--- The data Enclosed Below ---
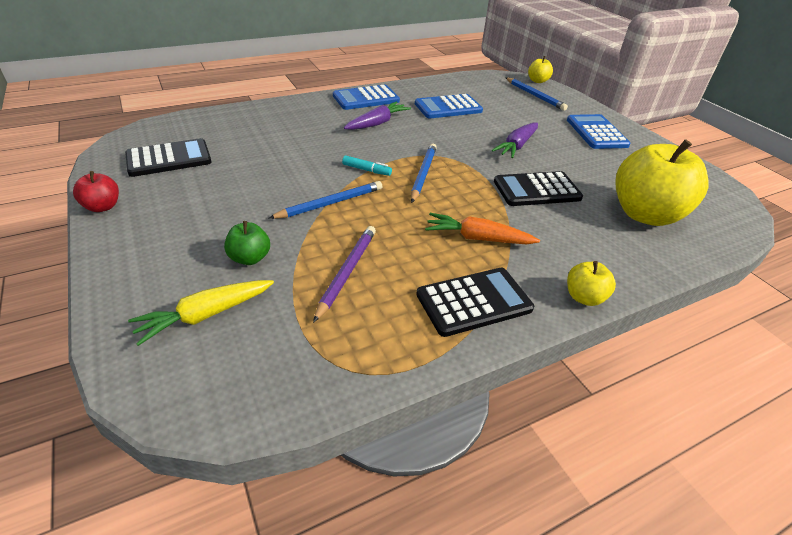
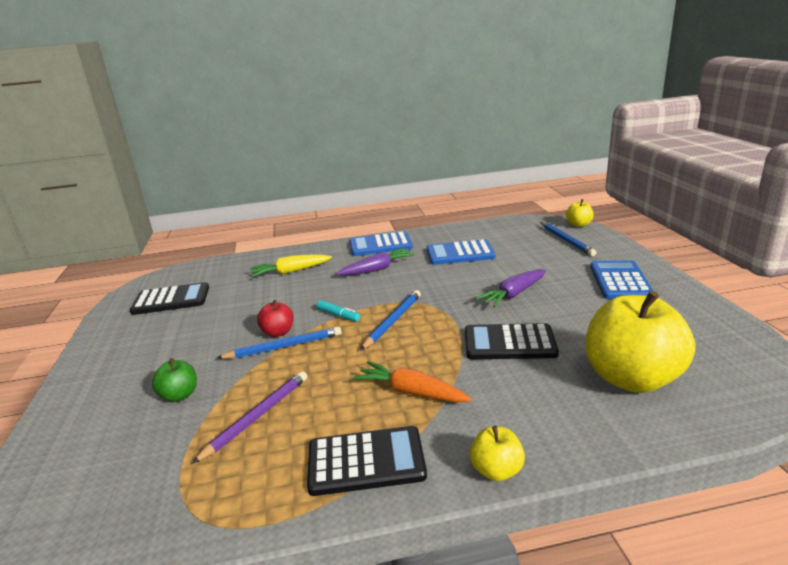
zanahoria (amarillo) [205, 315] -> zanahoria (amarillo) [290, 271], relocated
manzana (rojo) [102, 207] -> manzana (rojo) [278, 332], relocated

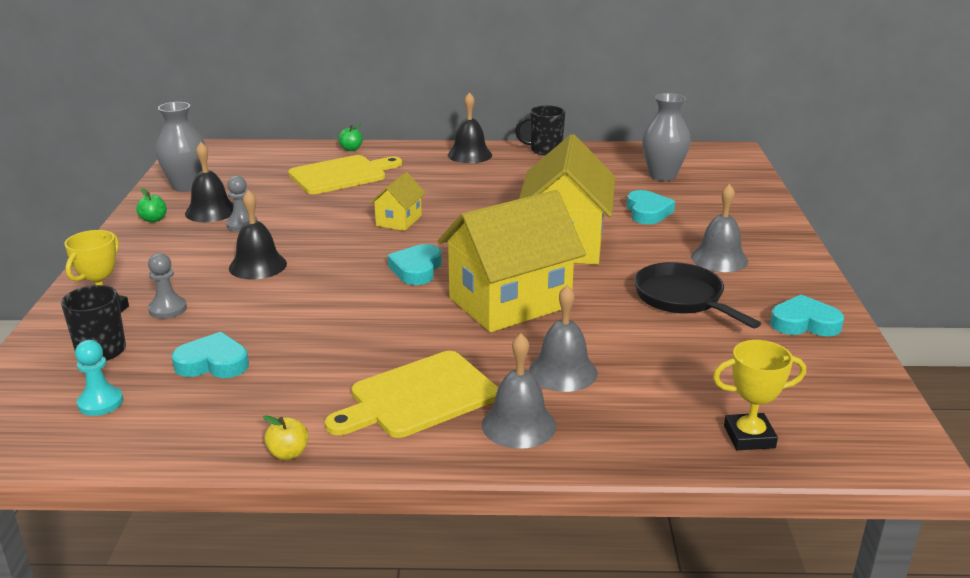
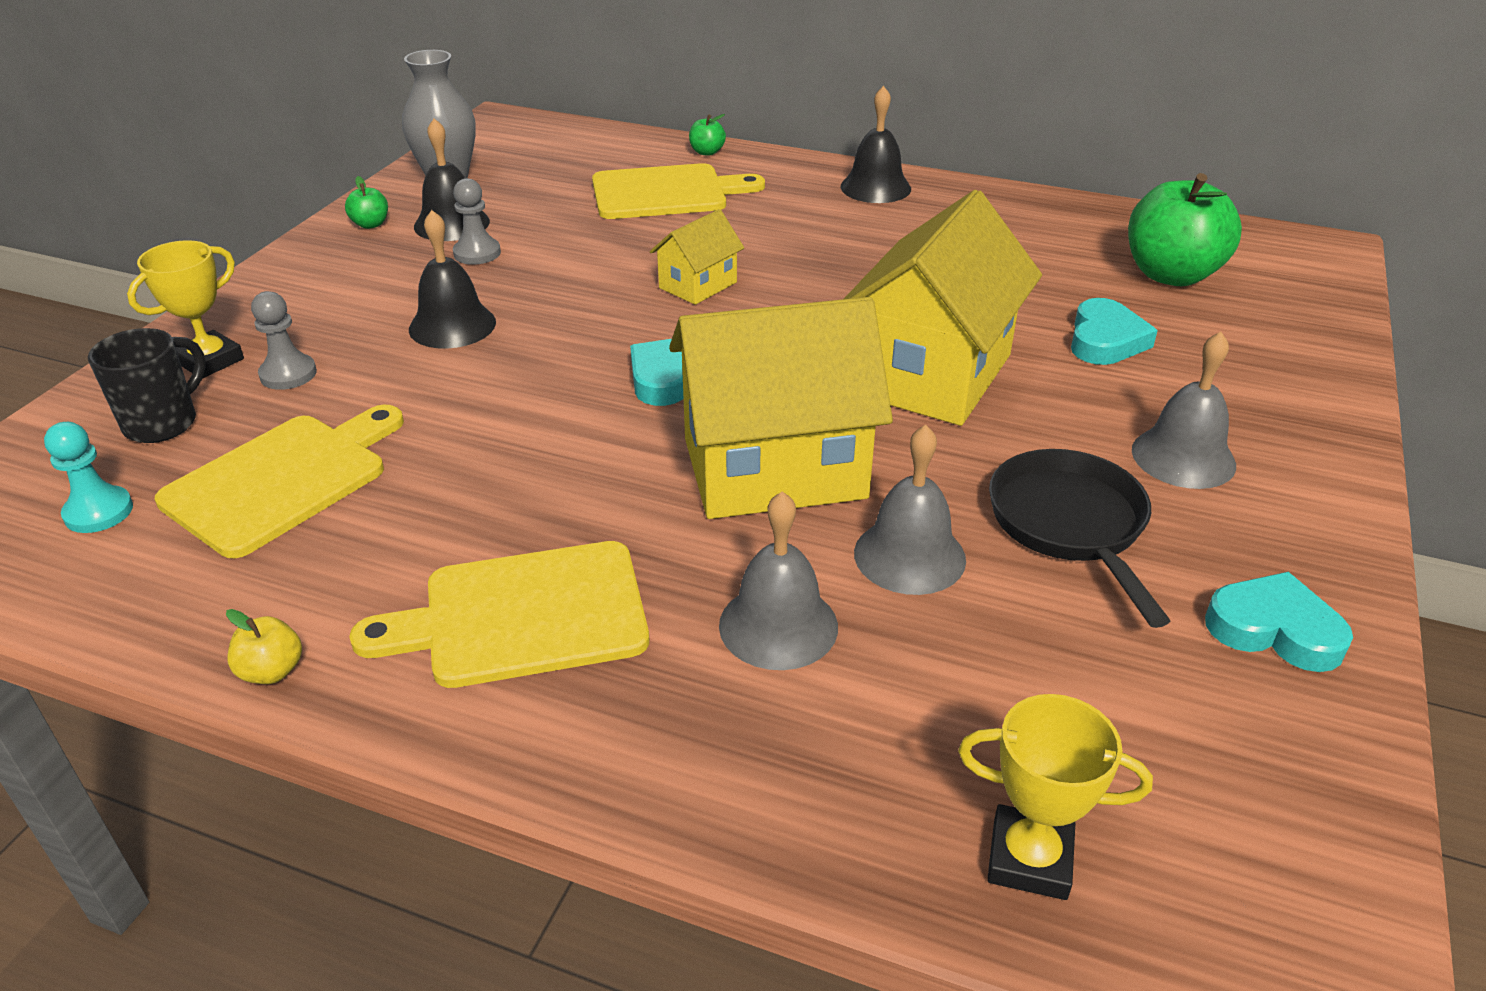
corazón (turquesa) [213, 363] -> tabla de cortar (amarillo) [282, 480]
campana (gris) [519, 425] -> campana (gris) [909, 556], relocated
florero (gris) [662, 176] -> manzana (verde) [1171, 275]
taza (negro) [544, 150] -> none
--- End of Enclosed The data ---
Output the line containing "manzana (rojo) [102, 207]" along with every line after it to the end of the material, exactly as written, but without pictures.

Solution for this problem:
manzana (rojo) [102, 207] -> manzana (rojo) [278, 332], relocated

corazón (turquesa) [213, 363] -> tabla de cortar (amarillo) [282, 480]
campana (gris) [519, 425] -> campana (gris) [909, 556], relocated
florero (gris) [662, 176] -> manzana (verde) [1171, 275]
taza (negro) [544, 150] -> none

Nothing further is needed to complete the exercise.